◆ What needs to be done ◆
Reproduce the records below exactly, leaving out any pictures.
━━━━━ Material shown
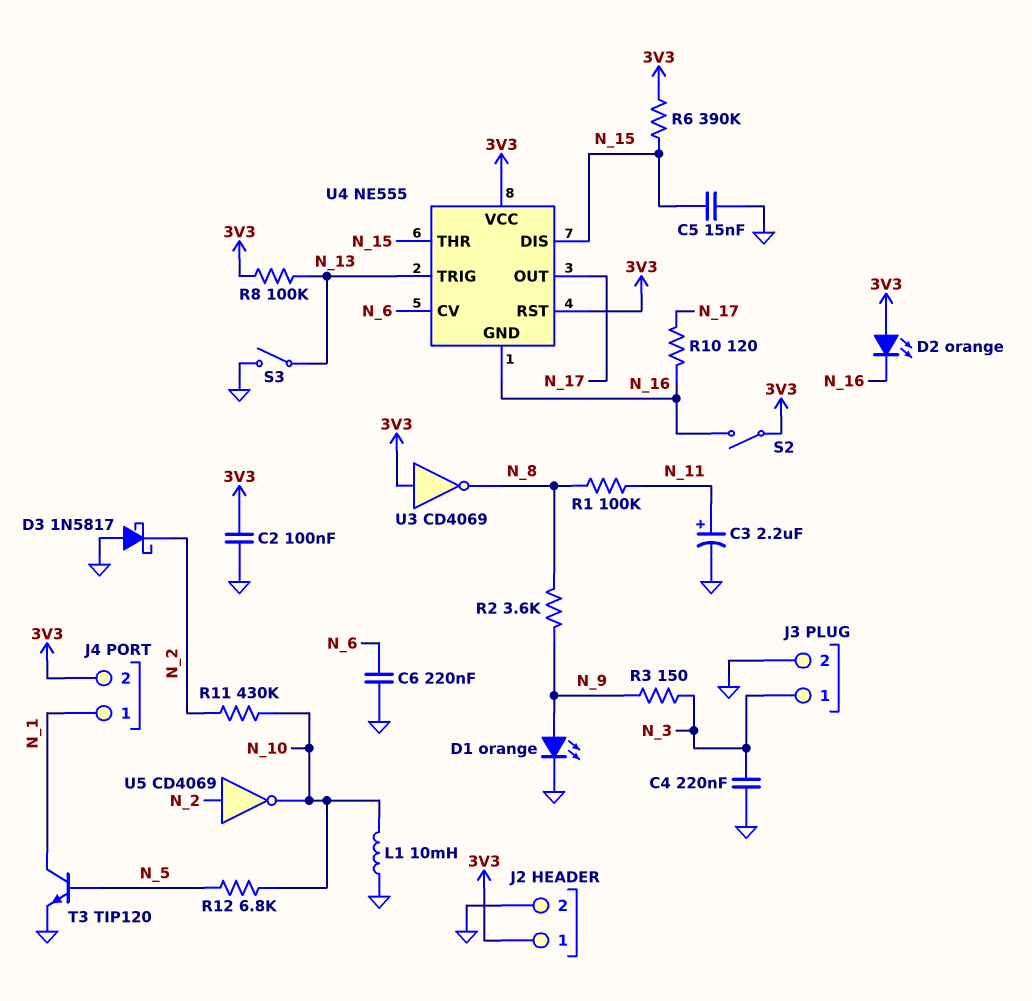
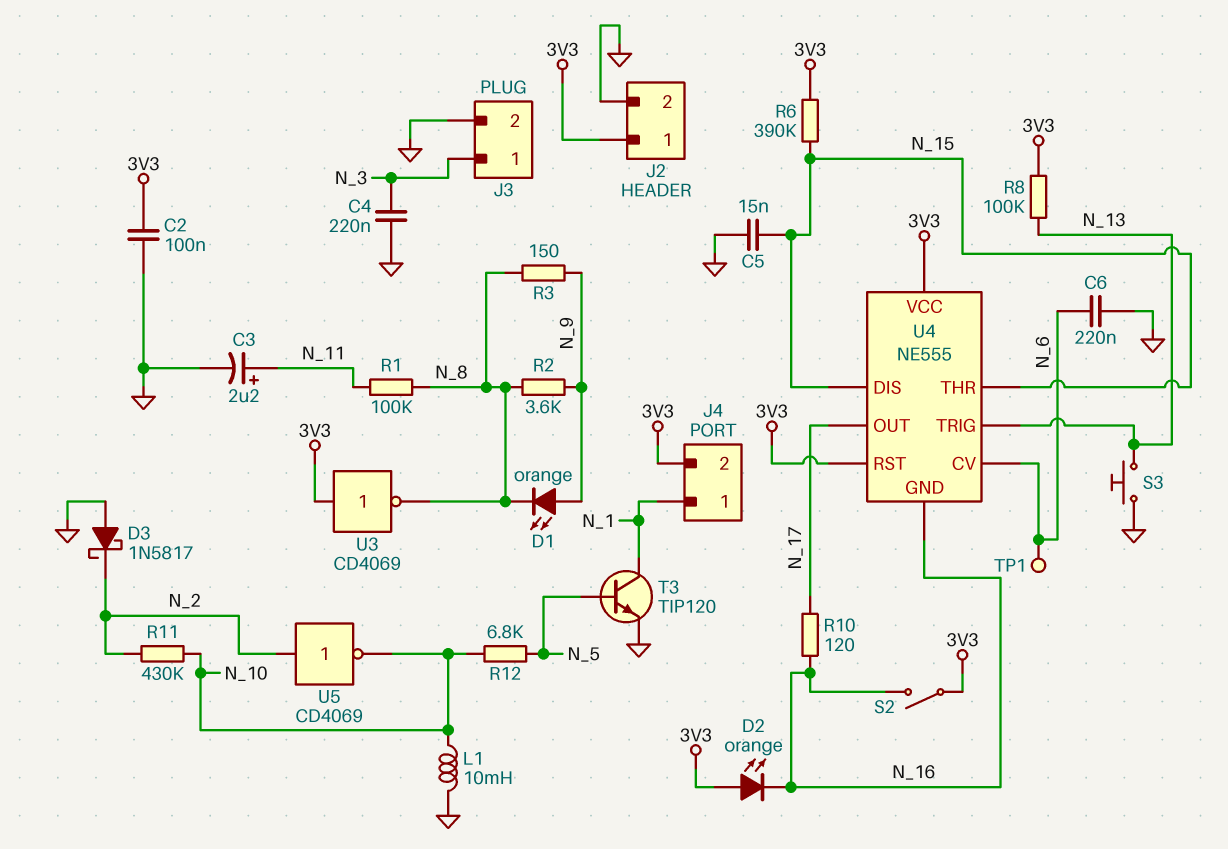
D1: LED orange (A N_9, K GND) -> LED orange (A N_9, K N_8)
R3: 150 (N_3, N_9) -> 150 (N_8, N_9)
S3: switch (GND, N_13) -> button (GND, N_13)
TP1: none -> test point (N_6)

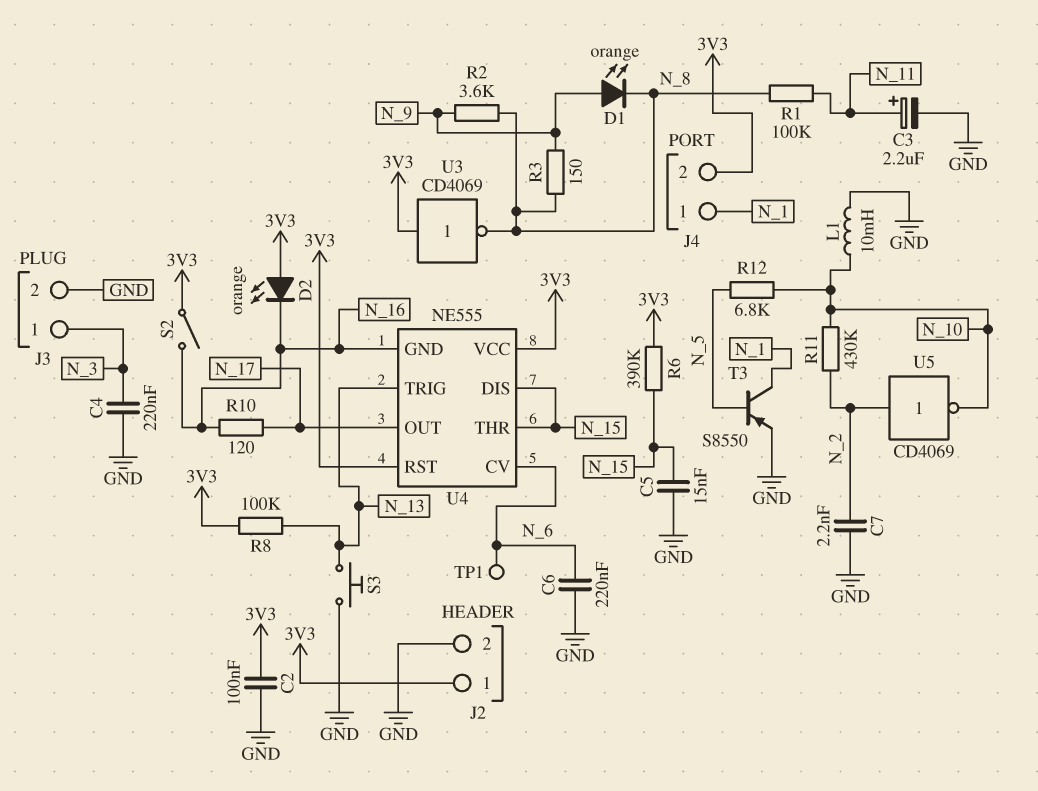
C7: none -> 2.2nF (GND, N_2)
D3: schottky 1N5817 (A GND, K N_2) -> none
T3: NPN TIP120 (B N_5, C N_1, E GND) -> PNP S8550 (B N_5, C N_1, E GND)

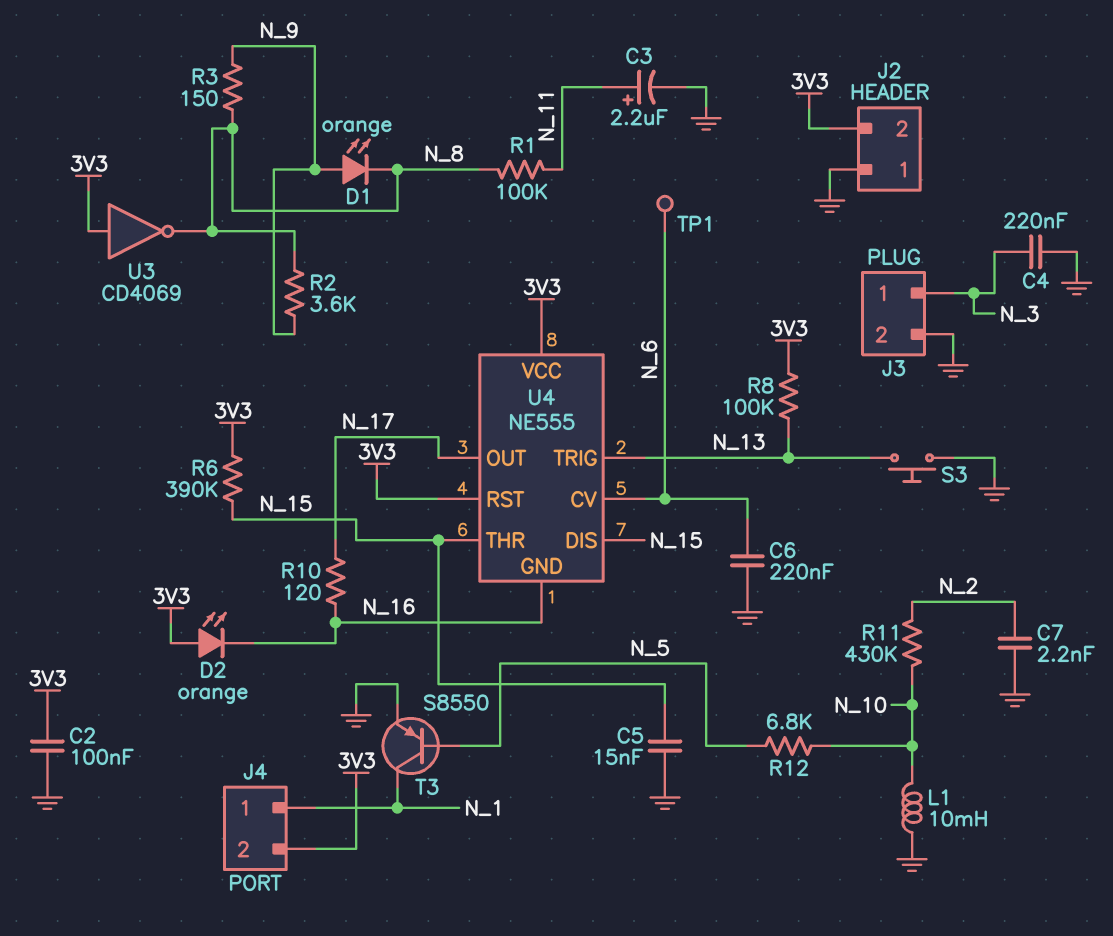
J2 pin 1: 3V3 -> GND
J2 pin 2: GND -> 3V3
S2: switch (3V3, N_16) -> none
U5: NOT CD4069 (in N_2, out N_10) -> none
━━━━━━━━━━
◆ Answer space ◆
D1: LED orange (A N_9, K GND) -> LED orange (A N_9, K N_8)
R3: 150 (N_3, N_9) -> 150 (N_8, N_9)
S3: switch (GND, N_13) -> button (GND, N_13)
TP1: none -> test point (N_6)

C7: none -> 2.2nF (GND, N_2)
D3: schottky 1N5817 (A GND, K N_2) -> none
T3: NPN TIP120 (B N_5, C N_1, E GND) -> PNP S8550 (B N_5, C N_1, E GND)

J2 pin 1: 3V3 -> GND
J2 pin 2: GND -> 3V3
S2: switch (3V3, N_16) -> none
U5: NOT CD4069 (in N_2, out N_10) -> none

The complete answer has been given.